Requirement
Return the lines that run from the one containing "Standing taller between the two is foggy" through the one containing "coordinates (221, 76).", both included, copied word for word.

Data supplied
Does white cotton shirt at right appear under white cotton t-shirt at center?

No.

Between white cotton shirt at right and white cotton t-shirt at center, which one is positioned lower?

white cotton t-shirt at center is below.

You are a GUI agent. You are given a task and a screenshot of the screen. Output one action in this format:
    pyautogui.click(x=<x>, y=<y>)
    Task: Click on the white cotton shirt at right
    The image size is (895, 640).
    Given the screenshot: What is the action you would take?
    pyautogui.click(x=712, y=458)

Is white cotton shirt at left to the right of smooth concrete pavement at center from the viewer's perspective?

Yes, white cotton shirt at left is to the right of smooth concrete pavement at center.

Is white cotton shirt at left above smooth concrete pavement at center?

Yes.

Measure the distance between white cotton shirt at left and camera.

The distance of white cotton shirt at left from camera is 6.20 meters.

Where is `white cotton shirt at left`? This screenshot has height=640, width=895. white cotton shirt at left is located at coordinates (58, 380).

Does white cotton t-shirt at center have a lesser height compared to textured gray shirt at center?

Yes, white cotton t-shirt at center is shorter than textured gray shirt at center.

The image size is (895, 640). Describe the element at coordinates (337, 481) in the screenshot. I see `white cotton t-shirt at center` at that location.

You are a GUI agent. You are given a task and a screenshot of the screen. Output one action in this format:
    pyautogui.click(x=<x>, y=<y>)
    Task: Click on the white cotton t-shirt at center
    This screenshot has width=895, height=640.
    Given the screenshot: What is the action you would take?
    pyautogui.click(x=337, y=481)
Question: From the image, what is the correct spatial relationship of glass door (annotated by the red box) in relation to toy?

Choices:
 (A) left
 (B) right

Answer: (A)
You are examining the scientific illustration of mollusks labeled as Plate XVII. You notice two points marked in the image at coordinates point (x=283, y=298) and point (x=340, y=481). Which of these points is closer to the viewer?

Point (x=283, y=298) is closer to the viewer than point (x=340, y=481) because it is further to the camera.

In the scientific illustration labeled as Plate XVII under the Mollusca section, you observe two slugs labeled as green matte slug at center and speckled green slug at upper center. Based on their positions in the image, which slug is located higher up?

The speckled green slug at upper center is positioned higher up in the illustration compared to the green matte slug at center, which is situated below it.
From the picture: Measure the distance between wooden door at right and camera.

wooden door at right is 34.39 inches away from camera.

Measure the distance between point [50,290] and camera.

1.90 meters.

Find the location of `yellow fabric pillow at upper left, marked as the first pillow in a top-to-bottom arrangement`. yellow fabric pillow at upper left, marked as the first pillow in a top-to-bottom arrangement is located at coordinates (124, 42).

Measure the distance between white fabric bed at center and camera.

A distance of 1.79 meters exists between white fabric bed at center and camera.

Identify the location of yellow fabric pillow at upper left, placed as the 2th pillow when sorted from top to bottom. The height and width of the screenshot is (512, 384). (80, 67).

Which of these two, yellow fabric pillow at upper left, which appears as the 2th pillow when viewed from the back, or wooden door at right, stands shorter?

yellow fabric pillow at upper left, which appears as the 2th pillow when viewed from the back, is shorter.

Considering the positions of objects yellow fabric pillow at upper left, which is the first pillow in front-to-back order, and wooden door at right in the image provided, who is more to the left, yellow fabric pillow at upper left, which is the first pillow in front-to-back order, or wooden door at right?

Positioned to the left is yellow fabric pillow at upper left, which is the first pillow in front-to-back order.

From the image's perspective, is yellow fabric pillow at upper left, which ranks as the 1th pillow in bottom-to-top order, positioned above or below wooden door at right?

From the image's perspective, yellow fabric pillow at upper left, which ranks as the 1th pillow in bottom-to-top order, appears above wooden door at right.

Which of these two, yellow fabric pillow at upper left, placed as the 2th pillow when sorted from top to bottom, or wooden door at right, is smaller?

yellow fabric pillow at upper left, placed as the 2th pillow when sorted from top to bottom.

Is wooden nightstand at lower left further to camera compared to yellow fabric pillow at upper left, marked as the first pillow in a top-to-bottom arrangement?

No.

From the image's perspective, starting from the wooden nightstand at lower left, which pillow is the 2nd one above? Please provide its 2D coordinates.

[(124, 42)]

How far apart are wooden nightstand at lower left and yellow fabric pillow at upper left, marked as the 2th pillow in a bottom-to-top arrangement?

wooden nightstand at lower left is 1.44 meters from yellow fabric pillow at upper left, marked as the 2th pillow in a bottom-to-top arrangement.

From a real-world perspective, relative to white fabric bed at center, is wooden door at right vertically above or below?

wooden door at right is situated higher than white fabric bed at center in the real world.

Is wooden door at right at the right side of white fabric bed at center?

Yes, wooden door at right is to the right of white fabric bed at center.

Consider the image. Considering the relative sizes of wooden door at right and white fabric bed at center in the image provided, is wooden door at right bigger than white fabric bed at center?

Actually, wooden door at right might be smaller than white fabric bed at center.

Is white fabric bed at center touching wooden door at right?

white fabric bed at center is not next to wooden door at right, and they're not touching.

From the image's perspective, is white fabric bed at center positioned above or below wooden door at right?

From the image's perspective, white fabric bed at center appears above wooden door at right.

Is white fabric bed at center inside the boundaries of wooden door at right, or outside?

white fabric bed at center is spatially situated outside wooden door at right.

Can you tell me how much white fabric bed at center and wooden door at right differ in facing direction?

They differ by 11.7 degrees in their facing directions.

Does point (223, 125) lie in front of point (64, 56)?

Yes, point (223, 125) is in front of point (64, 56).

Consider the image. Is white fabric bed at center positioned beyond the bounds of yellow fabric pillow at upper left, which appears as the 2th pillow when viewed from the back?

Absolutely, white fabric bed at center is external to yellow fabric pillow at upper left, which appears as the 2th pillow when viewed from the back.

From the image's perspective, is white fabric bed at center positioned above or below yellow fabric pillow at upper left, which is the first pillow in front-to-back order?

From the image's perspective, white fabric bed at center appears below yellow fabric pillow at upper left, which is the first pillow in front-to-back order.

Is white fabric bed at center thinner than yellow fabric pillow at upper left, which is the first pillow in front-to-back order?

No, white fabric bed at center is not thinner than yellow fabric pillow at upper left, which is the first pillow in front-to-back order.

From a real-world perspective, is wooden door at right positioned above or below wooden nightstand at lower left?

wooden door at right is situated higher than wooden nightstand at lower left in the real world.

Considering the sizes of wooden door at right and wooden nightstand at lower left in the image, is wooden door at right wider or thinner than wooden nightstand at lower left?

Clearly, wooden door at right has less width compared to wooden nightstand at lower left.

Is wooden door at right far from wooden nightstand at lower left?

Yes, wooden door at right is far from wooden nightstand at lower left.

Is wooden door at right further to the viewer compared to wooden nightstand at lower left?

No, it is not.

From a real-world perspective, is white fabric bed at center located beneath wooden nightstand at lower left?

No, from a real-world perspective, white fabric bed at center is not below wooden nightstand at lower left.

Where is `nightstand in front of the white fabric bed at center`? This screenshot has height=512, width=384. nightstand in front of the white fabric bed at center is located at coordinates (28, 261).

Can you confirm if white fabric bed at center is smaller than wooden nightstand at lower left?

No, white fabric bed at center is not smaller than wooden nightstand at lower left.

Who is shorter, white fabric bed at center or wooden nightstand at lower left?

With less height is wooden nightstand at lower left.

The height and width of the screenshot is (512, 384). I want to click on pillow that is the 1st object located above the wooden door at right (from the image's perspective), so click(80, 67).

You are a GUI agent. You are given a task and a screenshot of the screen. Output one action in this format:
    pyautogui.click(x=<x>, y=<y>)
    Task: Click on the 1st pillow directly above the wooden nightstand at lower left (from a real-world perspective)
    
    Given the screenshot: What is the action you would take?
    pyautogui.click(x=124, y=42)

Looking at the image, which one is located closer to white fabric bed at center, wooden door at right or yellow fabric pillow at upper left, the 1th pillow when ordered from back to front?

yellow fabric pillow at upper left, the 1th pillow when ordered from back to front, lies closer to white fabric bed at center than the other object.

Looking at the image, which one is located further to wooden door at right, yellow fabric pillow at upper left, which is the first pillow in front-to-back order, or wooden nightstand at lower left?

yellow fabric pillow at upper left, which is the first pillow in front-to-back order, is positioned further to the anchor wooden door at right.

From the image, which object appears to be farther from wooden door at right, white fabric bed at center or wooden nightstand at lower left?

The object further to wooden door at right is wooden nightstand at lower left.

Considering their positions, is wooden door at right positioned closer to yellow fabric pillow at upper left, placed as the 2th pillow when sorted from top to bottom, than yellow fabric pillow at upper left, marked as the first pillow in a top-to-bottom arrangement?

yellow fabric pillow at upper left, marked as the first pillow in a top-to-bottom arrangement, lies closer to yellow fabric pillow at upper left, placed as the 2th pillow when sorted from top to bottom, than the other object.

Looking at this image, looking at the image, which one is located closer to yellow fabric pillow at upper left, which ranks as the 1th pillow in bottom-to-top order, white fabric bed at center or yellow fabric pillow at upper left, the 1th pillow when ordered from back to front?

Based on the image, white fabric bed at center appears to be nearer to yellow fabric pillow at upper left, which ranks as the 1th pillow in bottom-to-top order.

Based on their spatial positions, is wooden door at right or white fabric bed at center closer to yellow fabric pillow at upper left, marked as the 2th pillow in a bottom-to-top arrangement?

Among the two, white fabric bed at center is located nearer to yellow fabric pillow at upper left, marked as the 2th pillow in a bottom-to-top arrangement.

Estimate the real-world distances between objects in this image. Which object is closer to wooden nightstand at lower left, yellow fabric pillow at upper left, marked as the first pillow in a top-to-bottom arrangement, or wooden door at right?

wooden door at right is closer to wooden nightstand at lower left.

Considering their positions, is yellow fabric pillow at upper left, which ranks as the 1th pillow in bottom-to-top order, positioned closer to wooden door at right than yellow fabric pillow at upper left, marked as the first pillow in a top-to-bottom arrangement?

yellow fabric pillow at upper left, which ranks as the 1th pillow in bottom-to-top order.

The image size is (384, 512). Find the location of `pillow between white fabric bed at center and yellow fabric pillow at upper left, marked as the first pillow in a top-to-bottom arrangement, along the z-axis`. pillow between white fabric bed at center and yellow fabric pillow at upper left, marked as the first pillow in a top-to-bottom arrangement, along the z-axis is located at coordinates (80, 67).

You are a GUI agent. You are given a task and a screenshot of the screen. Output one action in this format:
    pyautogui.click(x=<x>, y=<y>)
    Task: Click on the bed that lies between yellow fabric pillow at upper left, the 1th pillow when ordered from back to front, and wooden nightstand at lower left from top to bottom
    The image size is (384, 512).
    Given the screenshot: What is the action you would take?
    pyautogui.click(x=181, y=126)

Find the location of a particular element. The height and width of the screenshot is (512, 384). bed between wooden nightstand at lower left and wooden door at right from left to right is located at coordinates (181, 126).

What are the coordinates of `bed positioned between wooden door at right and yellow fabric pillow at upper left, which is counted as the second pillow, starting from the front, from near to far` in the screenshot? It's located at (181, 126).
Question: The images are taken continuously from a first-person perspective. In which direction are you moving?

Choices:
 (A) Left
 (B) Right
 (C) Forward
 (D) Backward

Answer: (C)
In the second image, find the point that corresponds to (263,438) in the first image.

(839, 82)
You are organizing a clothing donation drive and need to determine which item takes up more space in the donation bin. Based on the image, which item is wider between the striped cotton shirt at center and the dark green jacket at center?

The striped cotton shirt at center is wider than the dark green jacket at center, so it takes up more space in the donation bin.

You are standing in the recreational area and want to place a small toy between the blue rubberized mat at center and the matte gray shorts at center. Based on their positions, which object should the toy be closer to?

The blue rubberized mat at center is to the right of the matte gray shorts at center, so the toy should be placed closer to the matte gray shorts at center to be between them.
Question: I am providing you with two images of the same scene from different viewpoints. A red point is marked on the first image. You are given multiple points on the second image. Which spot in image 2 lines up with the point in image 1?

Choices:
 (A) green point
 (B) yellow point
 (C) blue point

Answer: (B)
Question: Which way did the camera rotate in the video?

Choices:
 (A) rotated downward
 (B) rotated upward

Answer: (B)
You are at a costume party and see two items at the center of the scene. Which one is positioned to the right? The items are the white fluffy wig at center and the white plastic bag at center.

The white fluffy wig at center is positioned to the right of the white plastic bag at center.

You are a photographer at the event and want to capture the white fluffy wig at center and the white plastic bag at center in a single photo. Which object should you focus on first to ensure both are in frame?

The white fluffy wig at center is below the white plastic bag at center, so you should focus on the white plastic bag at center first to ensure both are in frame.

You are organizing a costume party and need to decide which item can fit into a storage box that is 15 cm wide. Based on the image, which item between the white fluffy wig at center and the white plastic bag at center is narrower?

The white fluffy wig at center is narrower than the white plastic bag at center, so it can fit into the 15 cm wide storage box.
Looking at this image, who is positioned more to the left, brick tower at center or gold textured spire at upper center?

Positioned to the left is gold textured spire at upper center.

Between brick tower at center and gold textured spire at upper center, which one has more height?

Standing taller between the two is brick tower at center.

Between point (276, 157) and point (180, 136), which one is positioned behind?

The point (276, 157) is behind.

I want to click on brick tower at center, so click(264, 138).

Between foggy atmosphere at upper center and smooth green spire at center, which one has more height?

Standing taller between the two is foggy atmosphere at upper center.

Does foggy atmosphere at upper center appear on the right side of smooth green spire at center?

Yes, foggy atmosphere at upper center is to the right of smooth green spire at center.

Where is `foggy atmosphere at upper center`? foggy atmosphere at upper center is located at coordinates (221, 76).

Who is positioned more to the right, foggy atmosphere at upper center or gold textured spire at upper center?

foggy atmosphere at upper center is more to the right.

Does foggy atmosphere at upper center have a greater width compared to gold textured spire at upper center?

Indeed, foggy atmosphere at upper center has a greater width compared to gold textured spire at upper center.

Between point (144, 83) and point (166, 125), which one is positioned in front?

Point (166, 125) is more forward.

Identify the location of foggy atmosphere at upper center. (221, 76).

Task response
Standing taller between the two is foggy atmosphere at upper center.

Does foggy atmosphere at upper center appear on the right side of smooth green spire at center?

Yes, foggy atmosphere at upper center is to the right of smooth green spire at center.

Where is `foggy atmosphere at upper center`? foggy atmosphere at upper center is located at coordinates (221, 76).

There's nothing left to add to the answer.